**WHAT THIS TASK INVOLVES:** Look through the listing below for the line containing "brown vase [346,118,375,178] -> none". Copy it and each line after it up to and including the line containing "yellow lemon [123,297,167,346]", exactly, leaving out pictures.
▶
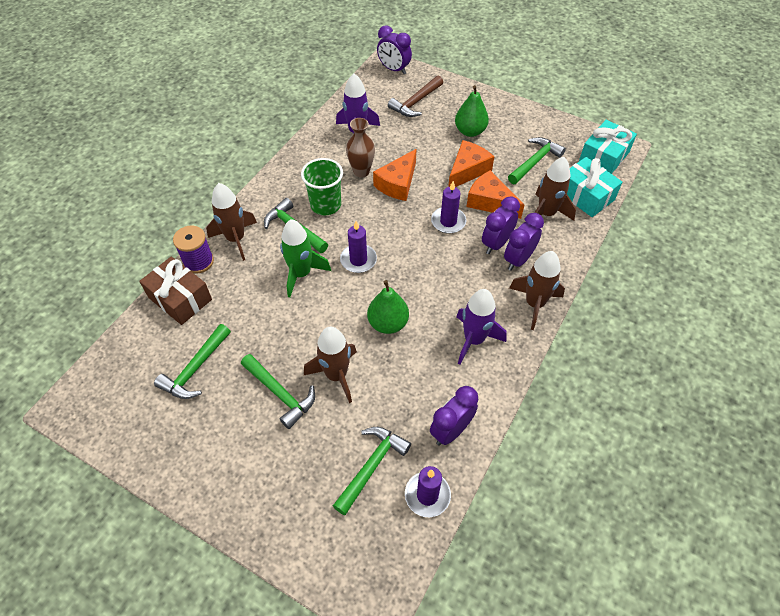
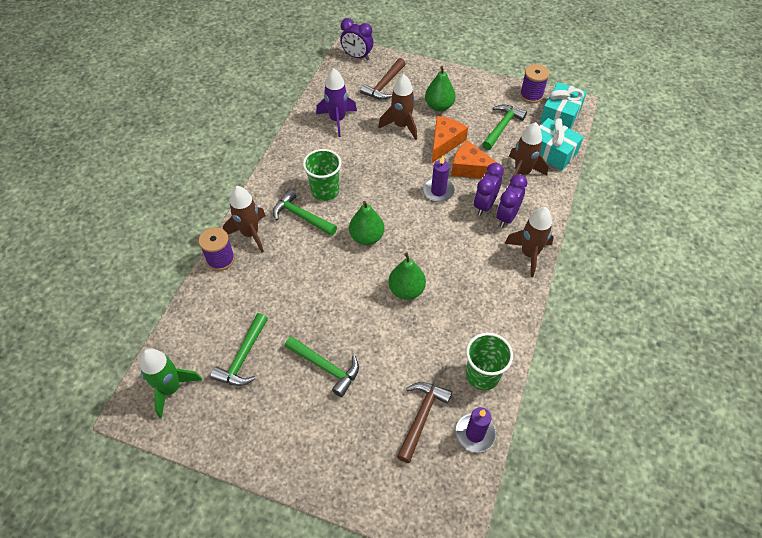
camera: 10 degrees left, 0 degrees up
brown gift [139,257,212,325] -> none
green rocket [280,219,331,298] -> green rocket moved to [140,348,202,418]
brown rocket [304,327,357,403] -> brown rocket moved to [378,74,417,140]
green hammer [333,427,411,515] -> brown hammer [397,382,452,463]
purple candle [340,221,377,273] -> green pear [349,201,384,245]
brown vase [346,118,375,178] -> none
orange cheese [373,149,417,201] -> none
purple clock [430,386,478,446] -> green cup [466,333,513,390]
purple rocket [456,289,507,364] -> none
none -> purple spool [520,64,549,103]

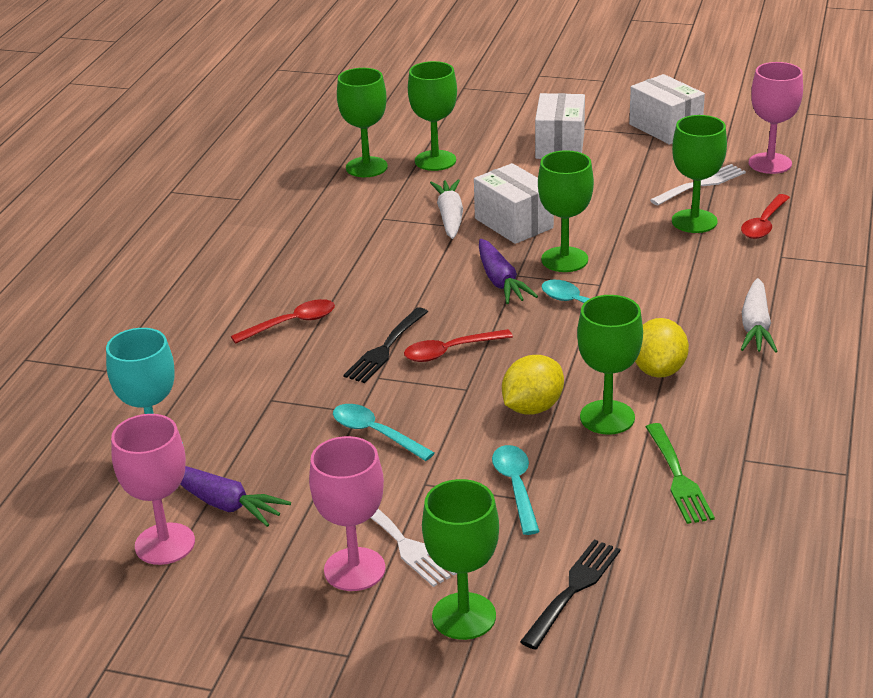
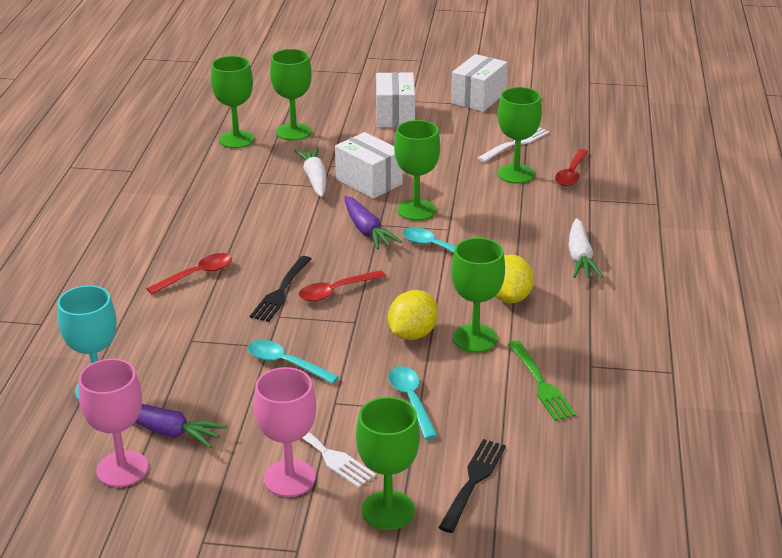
camera: 10 degrees left, 0 degrees up
white box [629,74,705,145] -> white box turned 75 degrees clockwise [451,54,507,112]
pink goblet [749,62,803,174] -> none

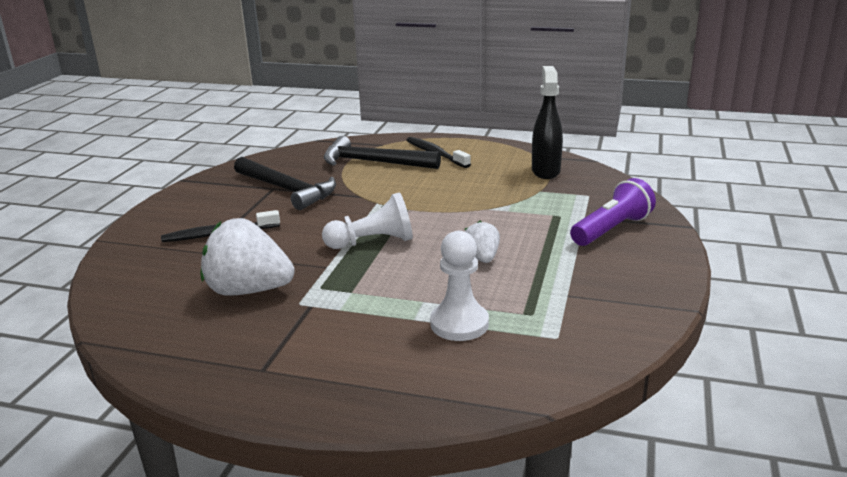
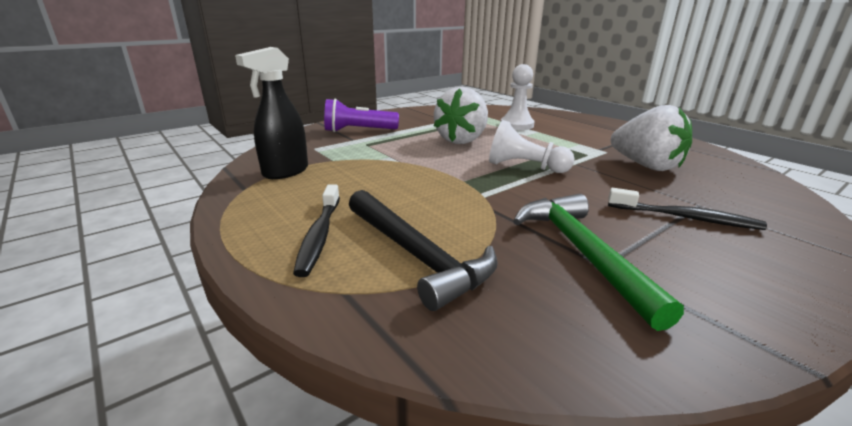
camera: 145 degrees left, 0 degrees up
black hammer [234,157,336,210] -> green hammer [513,194,684,331]
white strawberry [465,221,500,263] -> white strawberry [434,87,488,144], size x1.91

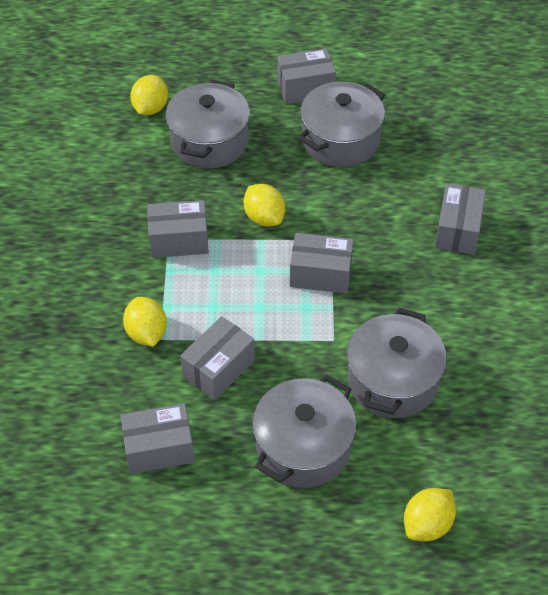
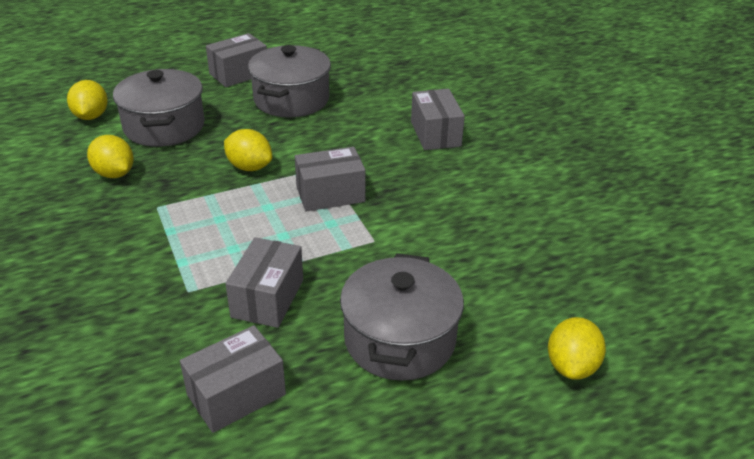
camera: 25 degrees left, 15 degrees down
yellow lemon [123,297,167,346] -> yellow lemon moved to [87,135,134,178]
grey box [147,200,209,258] -> none
grey pot [347,308,447,418] -> none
◀
**PROBLEM SOLUTION:**
brown vase [346,118,375,178] -> none
orange cheese [373,149,417,201] -> none
purple clock [430,386,478,446] -> green cup [466,333,513,390]
purple rocket [456,289,507,364] -> none
none -> purple spool [520,64,549,103]

camera: 10 degrees left, 0 degrees up
white box [629,74,705,145] -> white box turned 75 degrees clockwise [451,54,507,112]
pink goblet [749,62,803,174] -> none

camera: 145 degrees left, 0 degrees up
black hammer [234,157,336,210] -> green hammer [513,194,684,331]
white strawberry [465,221,500,263] -> white strawberry [434,87,488,144], size x1.91

camera: 25 degrees left, 15 degrees down
yellow lemon [123,297,167,346] -> yellow lemon moved to [87,135,134,178]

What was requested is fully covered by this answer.